··· RECORDED INFORMATION

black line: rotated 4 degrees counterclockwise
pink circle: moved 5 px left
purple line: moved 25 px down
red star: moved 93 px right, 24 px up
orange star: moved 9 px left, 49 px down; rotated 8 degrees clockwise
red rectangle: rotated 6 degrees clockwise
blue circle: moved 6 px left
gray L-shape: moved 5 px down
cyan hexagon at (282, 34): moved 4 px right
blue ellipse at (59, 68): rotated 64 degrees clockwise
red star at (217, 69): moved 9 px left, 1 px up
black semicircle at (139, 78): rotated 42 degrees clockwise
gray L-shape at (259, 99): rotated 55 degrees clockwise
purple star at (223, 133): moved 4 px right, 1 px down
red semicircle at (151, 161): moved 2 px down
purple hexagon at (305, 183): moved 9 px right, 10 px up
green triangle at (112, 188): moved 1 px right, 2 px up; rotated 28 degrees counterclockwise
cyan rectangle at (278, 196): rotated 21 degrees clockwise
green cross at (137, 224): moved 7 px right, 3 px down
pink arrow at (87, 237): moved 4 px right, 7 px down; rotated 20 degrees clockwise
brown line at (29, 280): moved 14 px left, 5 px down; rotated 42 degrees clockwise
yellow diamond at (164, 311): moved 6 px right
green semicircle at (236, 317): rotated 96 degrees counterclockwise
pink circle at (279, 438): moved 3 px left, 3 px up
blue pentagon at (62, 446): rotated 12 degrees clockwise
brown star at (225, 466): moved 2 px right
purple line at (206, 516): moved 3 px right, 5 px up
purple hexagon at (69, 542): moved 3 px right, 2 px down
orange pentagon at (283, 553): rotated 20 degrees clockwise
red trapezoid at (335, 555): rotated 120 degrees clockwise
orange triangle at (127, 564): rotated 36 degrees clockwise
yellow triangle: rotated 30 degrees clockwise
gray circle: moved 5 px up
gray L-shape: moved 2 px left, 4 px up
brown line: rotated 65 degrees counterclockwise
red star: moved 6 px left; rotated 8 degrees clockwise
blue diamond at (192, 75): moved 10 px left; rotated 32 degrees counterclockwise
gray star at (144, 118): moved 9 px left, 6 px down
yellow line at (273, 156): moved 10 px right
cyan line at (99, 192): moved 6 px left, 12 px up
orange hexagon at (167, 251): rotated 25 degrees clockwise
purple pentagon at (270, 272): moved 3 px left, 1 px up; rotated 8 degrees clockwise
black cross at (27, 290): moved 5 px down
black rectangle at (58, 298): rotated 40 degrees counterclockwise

······
··· RECORDED INFORMATION

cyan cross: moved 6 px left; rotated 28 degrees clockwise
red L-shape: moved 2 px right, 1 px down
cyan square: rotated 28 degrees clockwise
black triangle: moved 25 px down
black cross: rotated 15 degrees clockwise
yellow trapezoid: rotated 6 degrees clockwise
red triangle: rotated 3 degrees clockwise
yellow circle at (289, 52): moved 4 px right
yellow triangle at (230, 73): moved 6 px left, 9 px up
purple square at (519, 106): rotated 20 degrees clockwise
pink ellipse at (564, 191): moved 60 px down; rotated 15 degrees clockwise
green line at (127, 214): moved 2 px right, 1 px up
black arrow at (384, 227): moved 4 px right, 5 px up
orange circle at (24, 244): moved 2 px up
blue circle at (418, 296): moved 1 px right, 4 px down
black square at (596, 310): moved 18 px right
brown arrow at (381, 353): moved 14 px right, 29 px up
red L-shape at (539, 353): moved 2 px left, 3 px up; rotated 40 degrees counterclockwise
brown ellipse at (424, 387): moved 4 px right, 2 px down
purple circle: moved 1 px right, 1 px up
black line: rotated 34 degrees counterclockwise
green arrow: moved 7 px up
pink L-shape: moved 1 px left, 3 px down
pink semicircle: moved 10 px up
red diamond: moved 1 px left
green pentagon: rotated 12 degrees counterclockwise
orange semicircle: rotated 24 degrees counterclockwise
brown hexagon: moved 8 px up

······

Word for word, restate the lines above from the line containing "red triangle: rotated 3 degrees clockwise" through the line containing "orange circle at (24, 244): moved 2 px up", with both included and nothing else.

TASK RESPONSE
red triangle: rotated 3 degrees clockwise
yellow circle at (289, 52): moved 4 px right
yellow triangle at (230, 73): moved 6 px left, 9 px up
purple square at (519, 106): rotated 20 degrees clockwise
pink ellipse at (564, 191): moved 60 px down; rotated 15 degrees clockwise
green line at (127, 214): moved 2 px right, 1 px up
black arrow at (384, 227): moved 4 px right, 5 px up
orange circle at (24, 244): moved 2 px up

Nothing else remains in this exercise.